## Exercise description
Copy out exactly the lines below that run from the one holding "camera: 65 degrees left, 10 degrees down" to the one holding "(227, 375) = (226, 443): none", keeping both of those lines and no others.

◇ ◇ ◇ ◇

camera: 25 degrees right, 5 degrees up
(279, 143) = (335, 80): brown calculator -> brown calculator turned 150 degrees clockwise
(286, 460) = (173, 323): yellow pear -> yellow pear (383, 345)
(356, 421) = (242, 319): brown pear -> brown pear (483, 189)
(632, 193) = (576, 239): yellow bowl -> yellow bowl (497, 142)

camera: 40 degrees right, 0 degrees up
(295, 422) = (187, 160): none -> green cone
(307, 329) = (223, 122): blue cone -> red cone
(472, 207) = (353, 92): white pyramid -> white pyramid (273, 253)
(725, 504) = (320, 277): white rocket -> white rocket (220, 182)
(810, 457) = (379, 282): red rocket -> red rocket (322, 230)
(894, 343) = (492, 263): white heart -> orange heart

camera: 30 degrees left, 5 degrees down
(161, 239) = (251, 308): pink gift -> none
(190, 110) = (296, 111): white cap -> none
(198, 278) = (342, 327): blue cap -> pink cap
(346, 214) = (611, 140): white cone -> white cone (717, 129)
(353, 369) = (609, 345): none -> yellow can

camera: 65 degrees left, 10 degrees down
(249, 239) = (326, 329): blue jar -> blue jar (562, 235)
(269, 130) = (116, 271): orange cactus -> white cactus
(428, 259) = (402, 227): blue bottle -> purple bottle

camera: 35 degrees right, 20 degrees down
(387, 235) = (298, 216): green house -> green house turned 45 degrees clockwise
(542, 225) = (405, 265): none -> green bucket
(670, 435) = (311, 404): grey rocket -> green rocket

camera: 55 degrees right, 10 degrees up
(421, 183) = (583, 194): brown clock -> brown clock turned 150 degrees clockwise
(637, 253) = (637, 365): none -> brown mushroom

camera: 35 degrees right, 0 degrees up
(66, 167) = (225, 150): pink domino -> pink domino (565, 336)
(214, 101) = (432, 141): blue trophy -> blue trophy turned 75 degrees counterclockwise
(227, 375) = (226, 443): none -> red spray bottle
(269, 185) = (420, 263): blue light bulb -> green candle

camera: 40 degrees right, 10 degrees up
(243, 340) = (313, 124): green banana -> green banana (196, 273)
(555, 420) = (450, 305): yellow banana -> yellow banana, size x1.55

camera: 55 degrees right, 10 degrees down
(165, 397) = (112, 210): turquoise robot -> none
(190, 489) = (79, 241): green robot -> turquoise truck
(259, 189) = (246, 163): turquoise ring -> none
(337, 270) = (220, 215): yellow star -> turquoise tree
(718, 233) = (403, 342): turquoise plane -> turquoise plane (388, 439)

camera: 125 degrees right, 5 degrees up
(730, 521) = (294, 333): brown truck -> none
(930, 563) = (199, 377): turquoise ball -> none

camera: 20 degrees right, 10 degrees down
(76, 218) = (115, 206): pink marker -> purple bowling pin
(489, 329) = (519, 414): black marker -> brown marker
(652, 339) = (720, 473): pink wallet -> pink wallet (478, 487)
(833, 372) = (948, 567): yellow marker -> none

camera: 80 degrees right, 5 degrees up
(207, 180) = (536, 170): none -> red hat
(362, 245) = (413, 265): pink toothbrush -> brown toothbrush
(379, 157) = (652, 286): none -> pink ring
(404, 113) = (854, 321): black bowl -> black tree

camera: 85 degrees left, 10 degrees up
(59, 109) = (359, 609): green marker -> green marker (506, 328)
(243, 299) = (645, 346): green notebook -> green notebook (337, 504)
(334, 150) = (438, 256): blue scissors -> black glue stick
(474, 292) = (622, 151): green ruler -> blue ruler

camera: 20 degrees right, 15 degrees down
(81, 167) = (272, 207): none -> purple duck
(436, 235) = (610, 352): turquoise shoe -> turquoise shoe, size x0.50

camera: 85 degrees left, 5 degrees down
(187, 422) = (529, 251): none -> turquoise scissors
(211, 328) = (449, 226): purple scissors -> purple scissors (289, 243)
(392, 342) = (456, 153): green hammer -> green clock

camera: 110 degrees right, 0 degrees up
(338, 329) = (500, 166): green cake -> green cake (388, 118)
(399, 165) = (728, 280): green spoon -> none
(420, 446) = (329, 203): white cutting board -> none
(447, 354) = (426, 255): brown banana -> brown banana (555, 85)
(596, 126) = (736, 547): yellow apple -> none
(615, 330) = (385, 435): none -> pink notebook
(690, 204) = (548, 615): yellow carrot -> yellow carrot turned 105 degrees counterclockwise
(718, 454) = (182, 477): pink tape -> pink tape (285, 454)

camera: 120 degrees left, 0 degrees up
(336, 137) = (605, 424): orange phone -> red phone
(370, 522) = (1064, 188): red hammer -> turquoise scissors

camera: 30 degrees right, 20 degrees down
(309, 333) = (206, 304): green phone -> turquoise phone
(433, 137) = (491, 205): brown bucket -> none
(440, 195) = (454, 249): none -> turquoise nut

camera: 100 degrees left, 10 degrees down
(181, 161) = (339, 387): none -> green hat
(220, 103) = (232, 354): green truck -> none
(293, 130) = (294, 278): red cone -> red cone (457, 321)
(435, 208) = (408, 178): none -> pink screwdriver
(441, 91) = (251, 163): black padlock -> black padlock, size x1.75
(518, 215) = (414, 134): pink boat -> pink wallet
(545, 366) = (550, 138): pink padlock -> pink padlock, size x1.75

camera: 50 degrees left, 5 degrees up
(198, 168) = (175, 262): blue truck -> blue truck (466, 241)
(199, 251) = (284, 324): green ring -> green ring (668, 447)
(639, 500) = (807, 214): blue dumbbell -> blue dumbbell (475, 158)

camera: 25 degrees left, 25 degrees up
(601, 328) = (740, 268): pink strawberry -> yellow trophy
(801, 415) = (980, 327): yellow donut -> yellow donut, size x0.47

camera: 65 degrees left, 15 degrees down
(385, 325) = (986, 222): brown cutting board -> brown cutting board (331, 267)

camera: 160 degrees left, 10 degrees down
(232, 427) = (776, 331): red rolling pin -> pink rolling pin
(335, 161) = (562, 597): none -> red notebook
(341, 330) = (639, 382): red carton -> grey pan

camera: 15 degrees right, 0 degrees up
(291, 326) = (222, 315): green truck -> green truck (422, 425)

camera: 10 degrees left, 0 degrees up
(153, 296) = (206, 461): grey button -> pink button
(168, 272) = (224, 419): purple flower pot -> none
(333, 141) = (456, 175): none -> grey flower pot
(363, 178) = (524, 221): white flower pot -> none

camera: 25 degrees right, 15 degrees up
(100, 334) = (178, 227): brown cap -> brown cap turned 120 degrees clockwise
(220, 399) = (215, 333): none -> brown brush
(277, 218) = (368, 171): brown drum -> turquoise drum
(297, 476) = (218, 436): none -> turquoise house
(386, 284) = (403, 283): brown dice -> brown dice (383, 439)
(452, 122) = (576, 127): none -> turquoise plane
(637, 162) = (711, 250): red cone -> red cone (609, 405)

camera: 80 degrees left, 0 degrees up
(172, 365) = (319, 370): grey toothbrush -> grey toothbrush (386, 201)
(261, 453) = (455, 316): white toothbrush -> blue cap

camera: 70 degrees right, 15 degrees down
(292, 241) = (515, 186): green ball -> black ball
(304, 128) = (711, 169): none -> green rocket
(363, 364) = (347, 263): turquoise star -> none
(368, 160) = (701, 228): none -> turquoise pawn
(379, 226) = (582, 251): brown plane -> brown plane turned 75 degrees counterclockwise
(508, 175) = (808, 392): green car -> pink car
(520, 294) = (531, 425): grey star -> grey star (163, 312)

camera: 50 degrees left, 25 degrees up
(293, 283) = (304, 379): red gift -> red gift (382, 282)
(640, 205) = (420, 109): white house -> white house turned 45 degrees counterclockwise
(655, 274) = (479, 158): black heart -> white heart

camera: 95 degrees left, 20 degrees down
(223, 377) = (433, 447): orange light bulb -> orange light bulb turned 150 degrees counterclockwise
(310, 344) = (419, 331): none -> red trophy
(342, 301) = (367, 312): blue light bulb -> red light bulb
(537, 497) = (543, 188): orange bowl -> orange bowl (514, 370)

◇ ◇ ◇ ◇

## Task solution
camera: 65 degrees left, 10 degrees down
(249, 239) = (326, 329): blue jar -> blue jar (562, 235)
(269, 130) = (116, 271): orange cactus -> white cactus
(428, 259) = (402, 227): blue bottle -> purple bottle

camera: 35 degrees right, 20 degrees down
(387, 235) = (298, 216): green house -> green house turned 45 degrees clockwise
(542, 225) = (405, 265): none -> green bucket
(670, 435) = (311, 404): grey rocket -> green rocket

camera: 55 degrees right, 10 degrees up
(421, 183) = (583, 194): brown clock -> brown clock turned 150 degrees clockwise
(637, 253) = (637, 365): none -> brown mushroom

camera: 35 degrees right, 0 degrees up
(66, 167) = (225, 150): pink domino -> pink domino (565, 336)
(214, 101) = (432, 141): blue trophy -> blue trophy turned 75 degrees counterclockwise
(227, 375) = (226, 443): none -> red spray bottle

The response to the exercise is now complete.